[[ Data shown open ]]

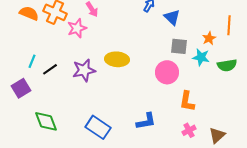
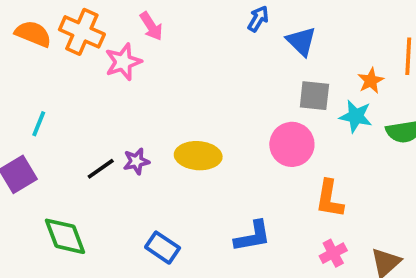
yellow ellipse: (117, 59) -> (198, 156), moved
black line: (50, 69) -> (101, 169), moved
purple star: (84, 70) -> (136, 161), moved, size x0.6
blue rectangle: (98, 127) -> (163, 248), size x0.7

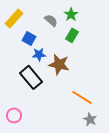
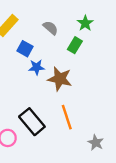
green star: (71, 14) -> (85, 23), moved
black rectangle: (31, 77) -> (32, 122), moved
orange line: (82, 97) -> (67, 117), moved, turned 40

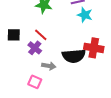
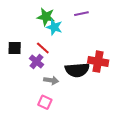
cyan star: (85, 15) -> (54, 27), moved
pink square: (35, 82) -> (45, 102), moved

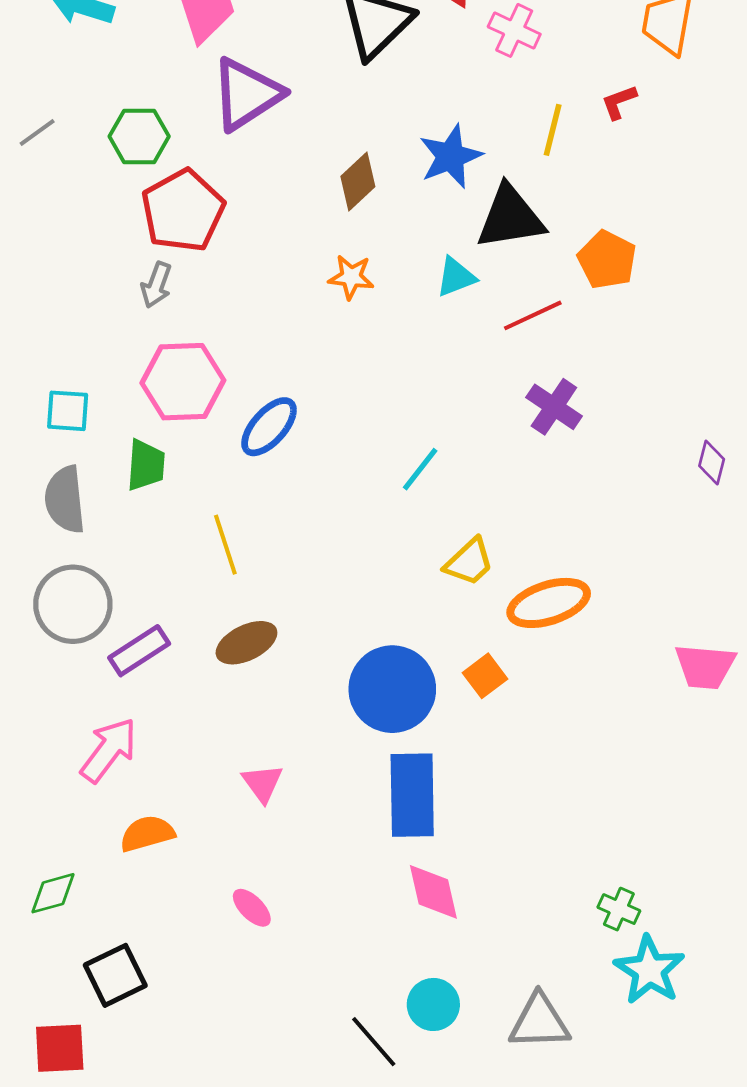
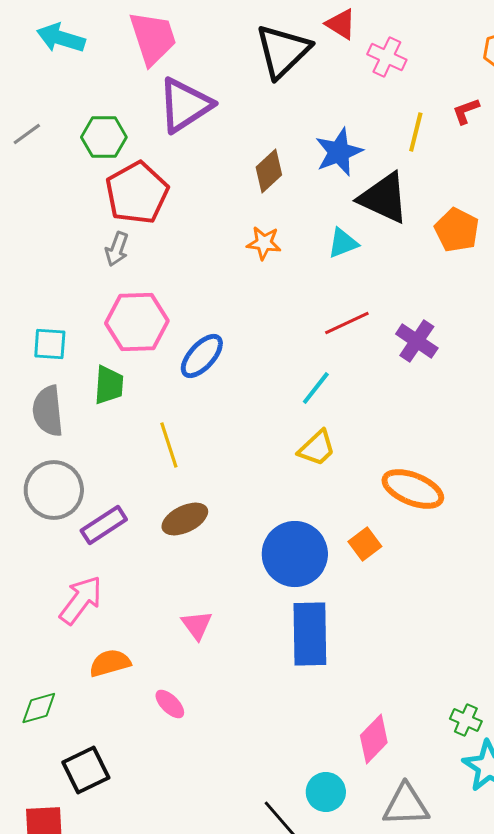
black triangle: (510, 217) -> (384, 198), turned 34
red line: (533, 315) -> (347, 323), moved
yellow trapezoid: (469, 562) -> (317, 448), moved
orange ellipse: (549, 603) -> (413, 489), turned 40
pink diamond: (433, 892) -> (374, 739), moved, turned 57
pink ellipse: (252, 908) -> (170, 704), moved

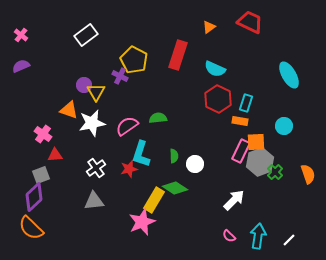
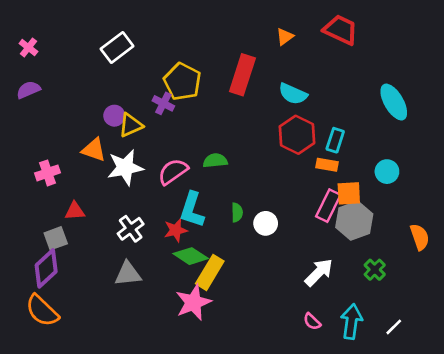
yellow triangle: (96, 92) -> (131, 125), turned 36
pink cross: (43, 134) -> (47, 173), moved, turned 36
green cross: (275, 172) -> (375, 270), moved
green diamond: (175, 188) -> (191, 256), moved

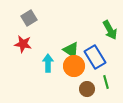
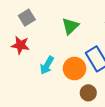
green triangle: (71, 50) -> (70, 26), moved, turned 42
cyan arrow: (48, 63) -> (47, 65), turned -150

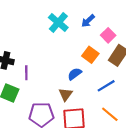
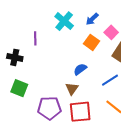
orange square: (90, 55) -> (91, 42), moved
purple line: (26, 73) -> (35, 38), moved

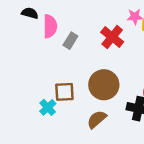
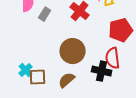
brown square: (64, 92) -> (38, 77), moved

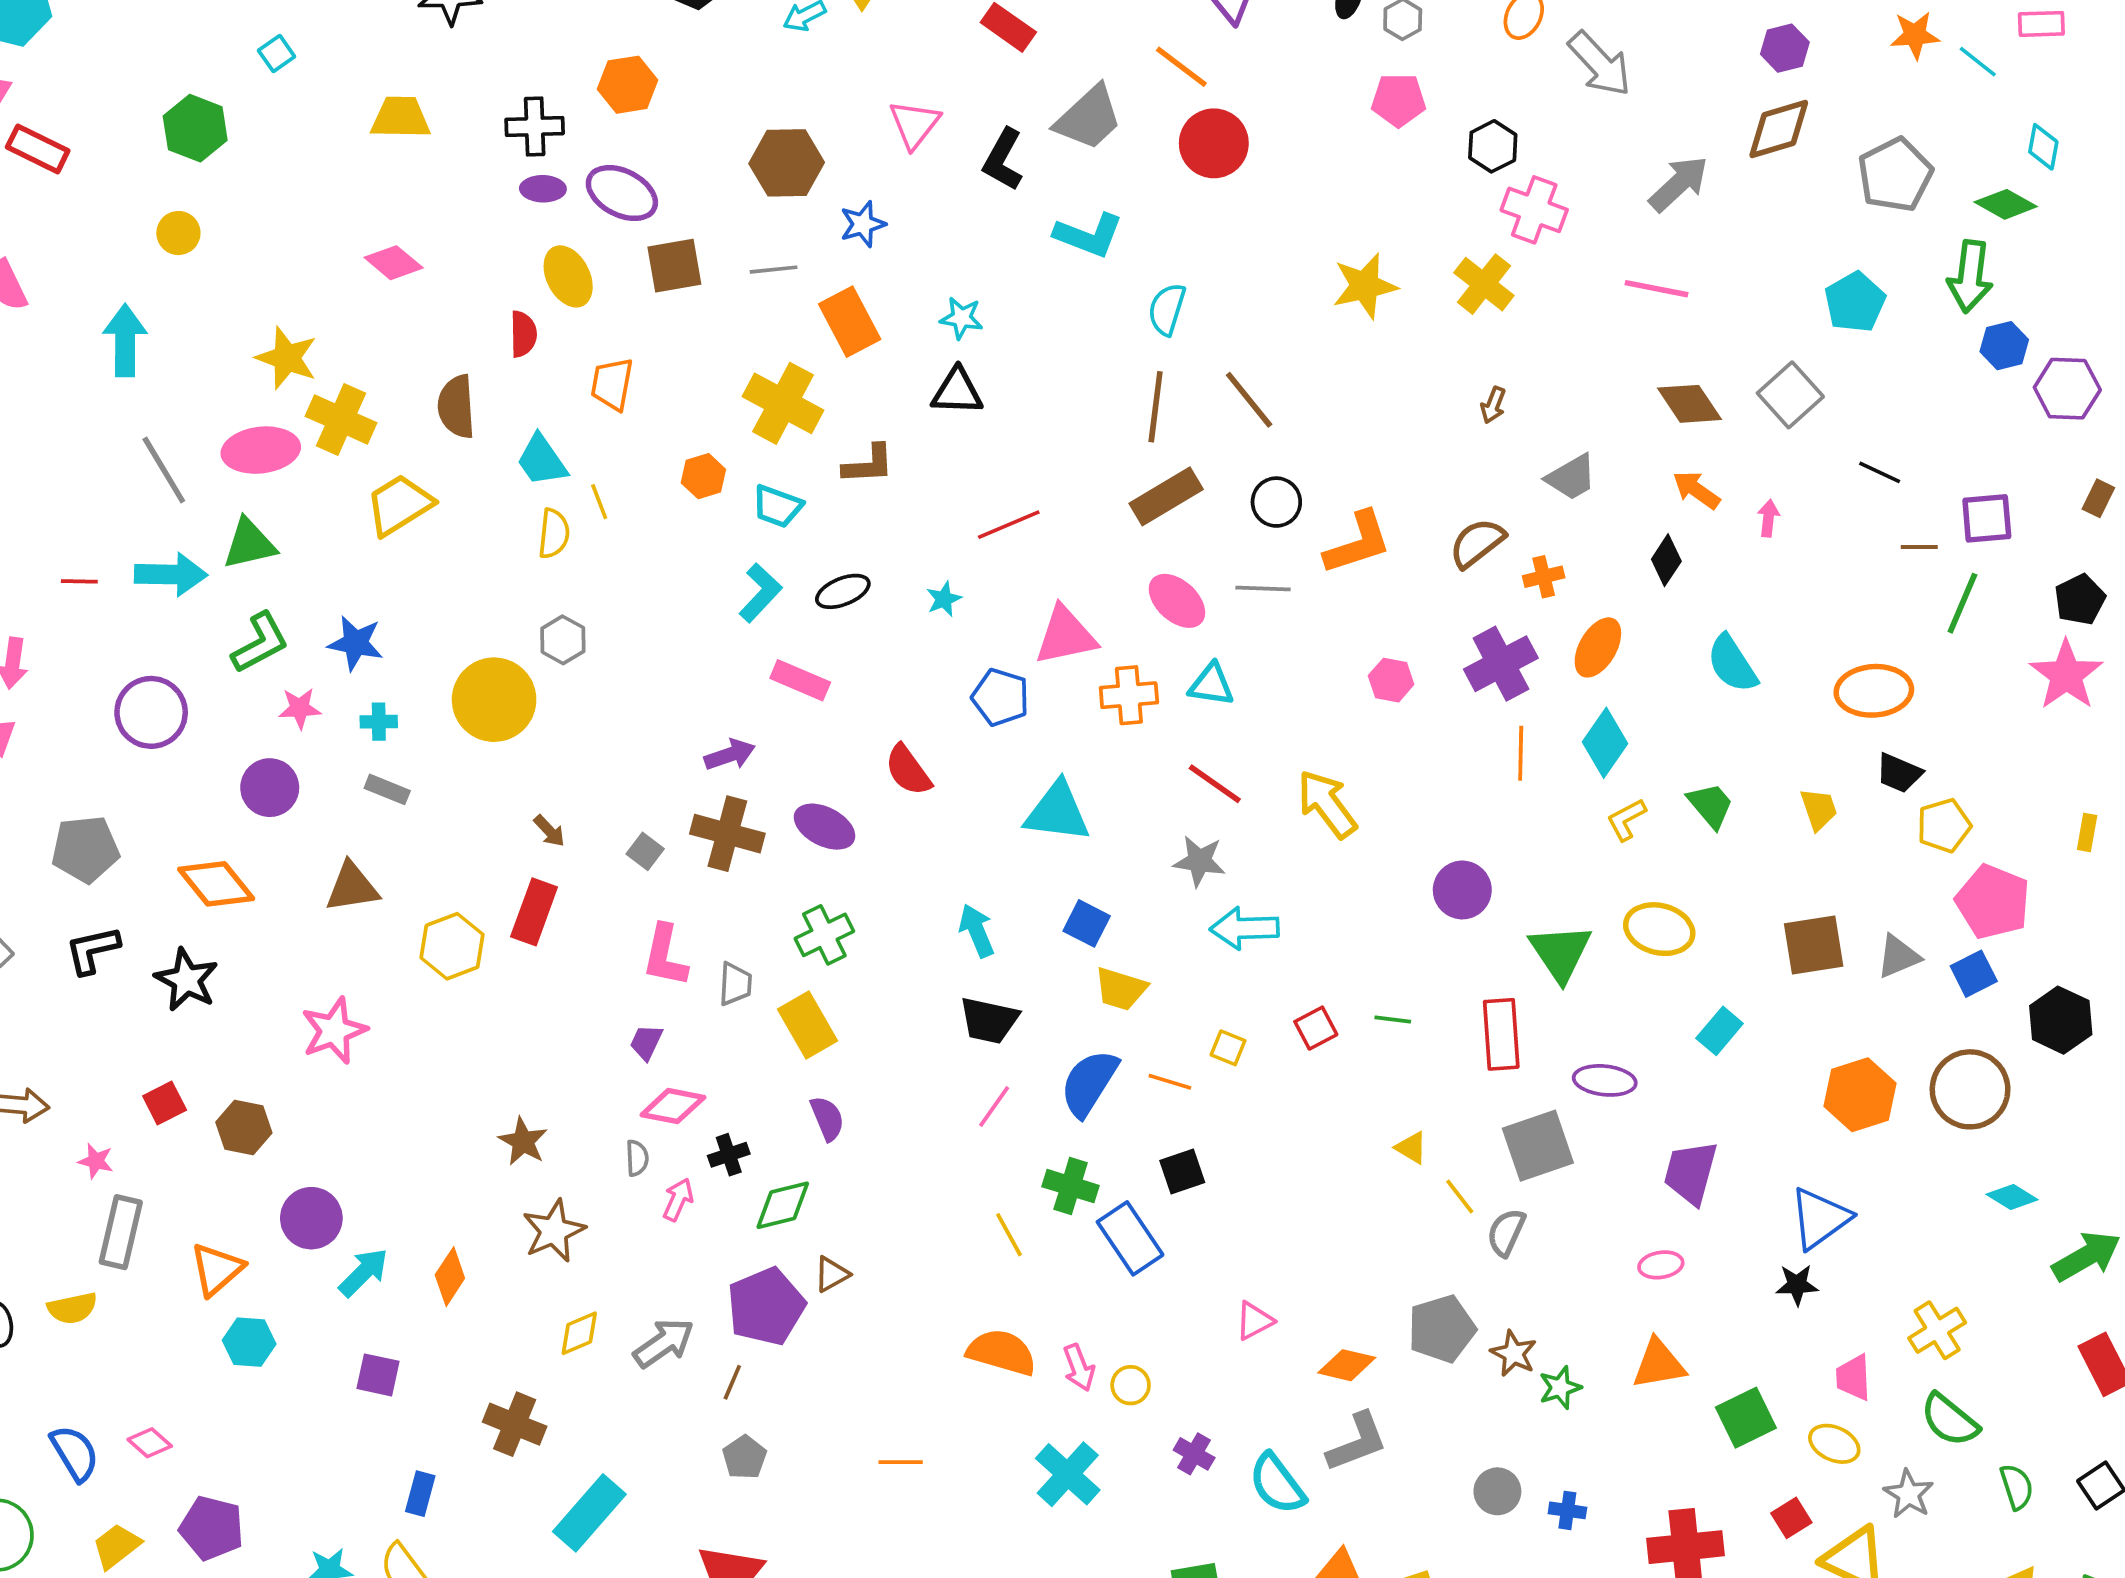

[[ Data shown closed ]]

**What to do**
Do not copy pictures. Restate exactly the lines from the one containing "green cross: (275, 172) -> (375, 270), moved" through the last line of the records.

**Finished task**
green cross: (275, 172) -> (375, 270), moved
green diamond: (175, 188) -> (191, 256), moved

green triangle: (71, 50) -> (70, 26), moved, turned 42
cyan arrow: (48, 63) -> (47, 65), turned -150

orange square: (90, 55) -> (91, 42), moved
purple line: (26, 73) -> (35, 38), moved

brown square: (64, 92) -> (38, 77), moved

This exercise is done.